▶ [Your instructions]: Give again, exactly as written, each line of the material below starting at the line that contains "The BlackScissors ended" and ending at the line that contains "The BlueSprayBottle at". Both ends count, and no other line does.

▶ [Record extracts]:
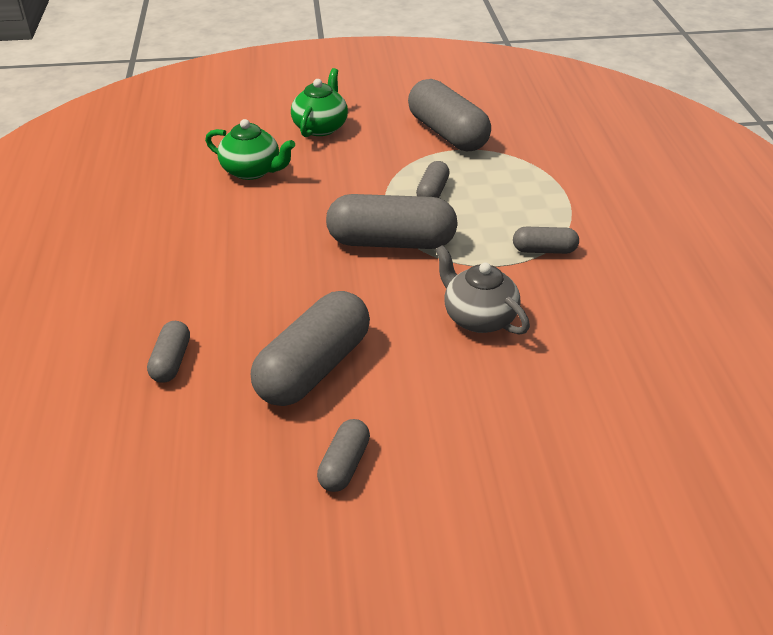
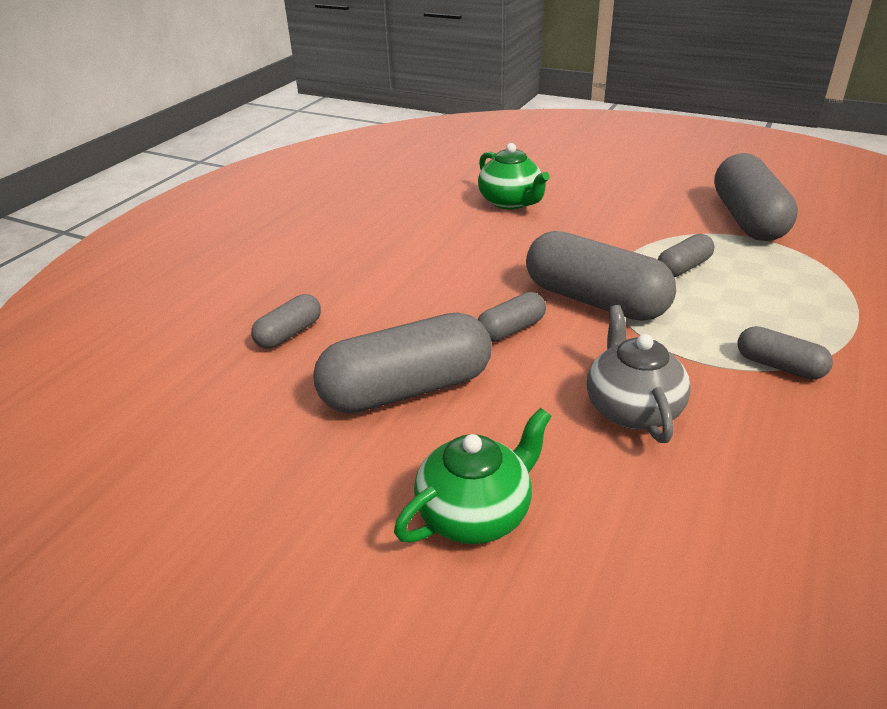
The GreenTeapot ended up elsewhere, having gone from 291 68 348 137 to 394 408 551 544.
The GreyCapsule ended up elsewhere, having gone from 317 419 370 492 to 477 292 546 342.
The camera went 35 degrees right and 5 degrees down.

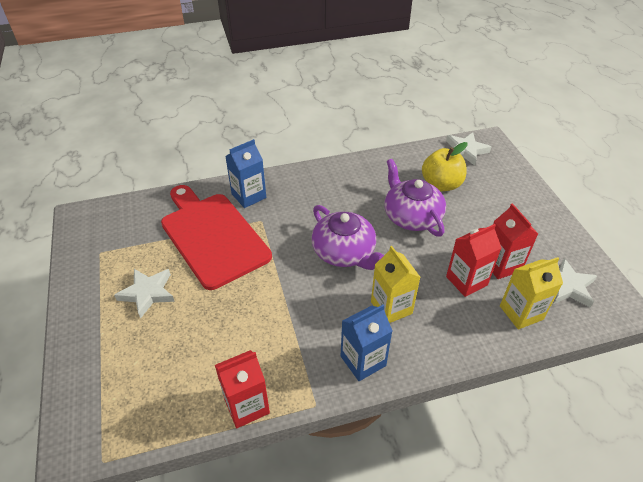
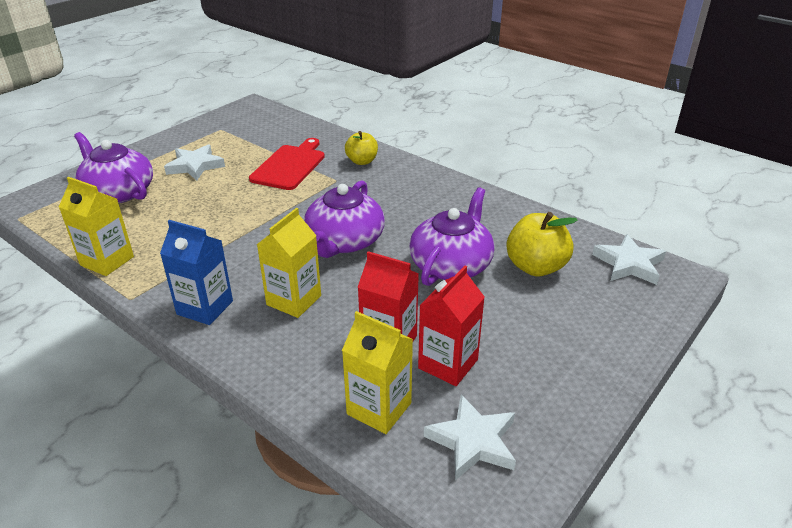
What was the RedCarton at 215 350 270 428 turned into the YellowCarton at 59 177 134 276.
The second view gained the PurpleTeapot at 74 132 153 203.
The size of the RedCuttingBoard at 161 185 272 290 changed by a factor of 0.63.
Where the BlueCarton stood at 225 139 266 208, the YellowApple came to stand at 345 131 378 165.
The camera went 55 degrees right and 10 degrees down.

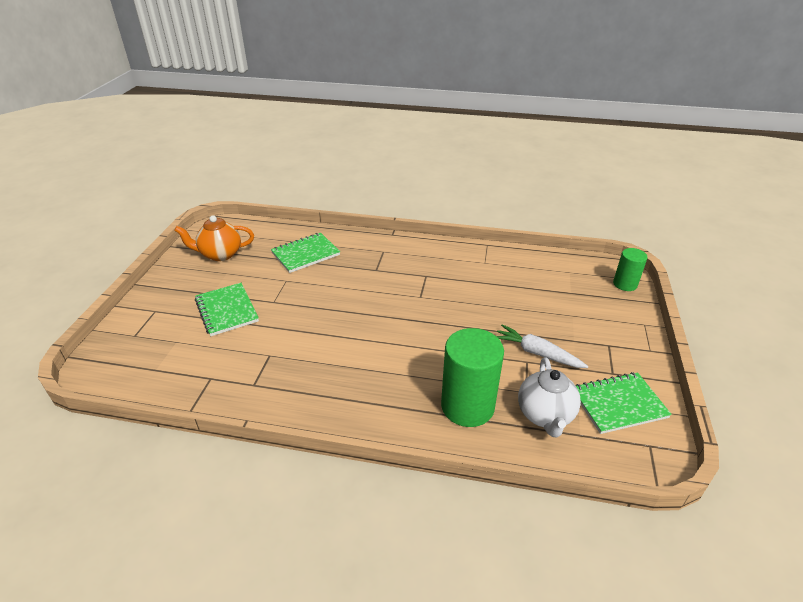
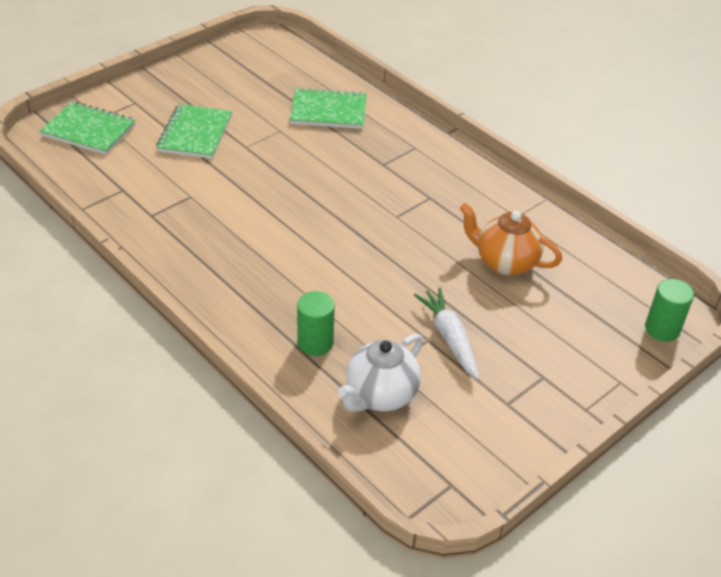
The GreenNotebook ended up elsewhere, having gone from 576 372 672 434 to 40 102 136 155.
The size of the GreenCylinder at 441 328 504 427 changed by a factor of 0.56.
The OrangeTeapot ended up elsewhere, having gone from 174 215 254 261 to 460 203 562 276.
The camera went 35 degrees right and 5 degrees up.

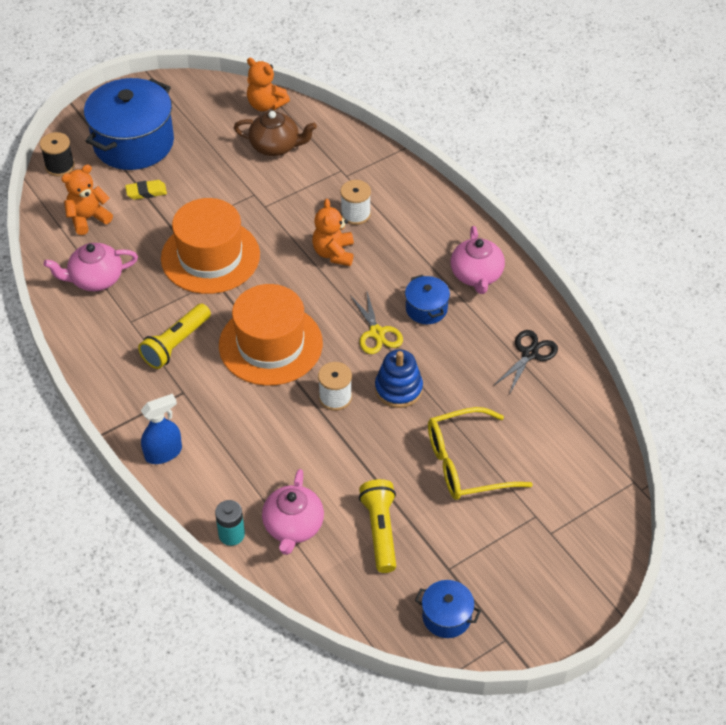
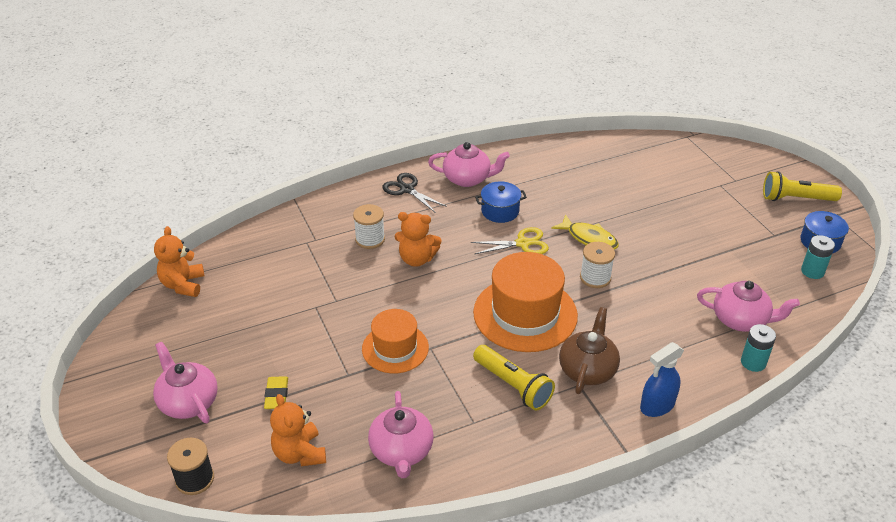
Where the BluePot stood at 84 78 174 170, the PinkTeapot came to stand at 153 342 218 423.
The OrangeTeddyBear at 247 58 290 111 ended up facing another way, 135 degrees clockwise from before.
The size of the OrangeHat at 161 198 260 294 changed by a factor of 0.62.
The BlackScissors ended up elsewhere, having gone from 493 330 558 393 to 382 173 447 213.
Where the BlueStackingToy stood at 375 349 423 408, the YellowFish came to stand at 551 214 619 250.
The BrownTeapot ended up elsewhere, having gone from 234 111 317 156 to 559 307 620 394.
The BlueSprayBottle at 141 394 182 464 ended up facing another way, 105 degrees counterclockwise from before.
The YellowFlashlight ended up elsewhere, having gone from 359 479 396 573 to 763 171 842 201.
The second view gained the TurquoiseBattery at 801 235 835 279.
The second view lost the YellowGlasses at 428 407 533 500.
The camera went 80 degrees left and 10 degrees down.

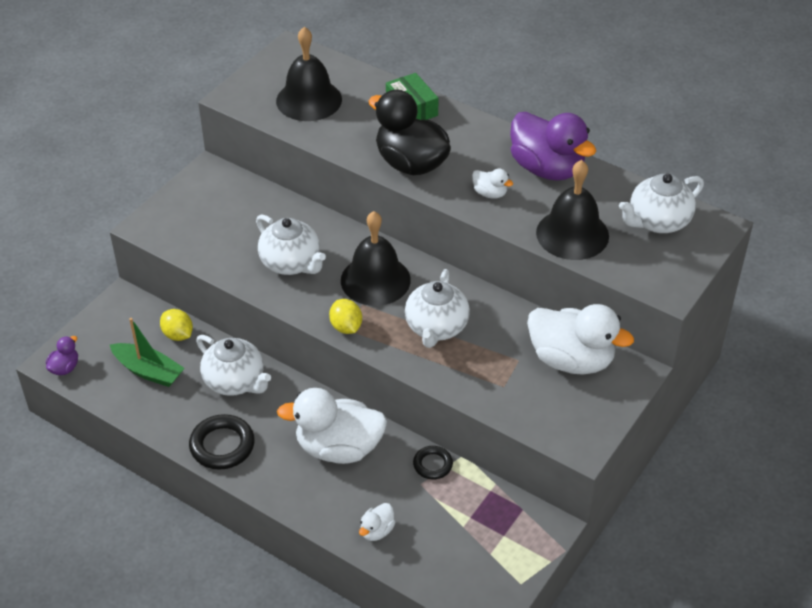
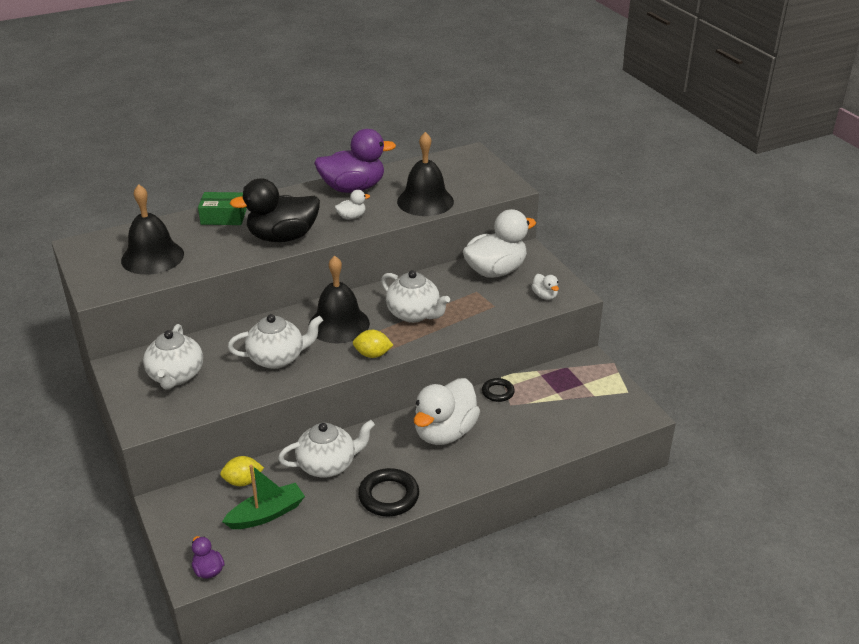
The WhiteTeapot ended up elsewhere, having gone from 619 174 704 233 to 143 324 203 390.
The WhiteDuck ended up elsewhere, having gone from 359 503 396 541 to 531 274 559 300.
The camera went 60 degrees left and 10 degrees down.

▶ [Response]:
The BlackScissors ended up elsewhere, having gone from 493 330 558 393 to 382 173 447 213.
Where the BlueStackingToy stood at 375 349 423 408, the YellowFish came to stand at 551 214 619 250.
The BrownTeapot ended up elsewhere, having gone from 234 111 317 156 to 559 307 620 394.
The BlueSprayBottle at 141 394 182 464 ended up facing another way, 105 degrees counterclockwise from before.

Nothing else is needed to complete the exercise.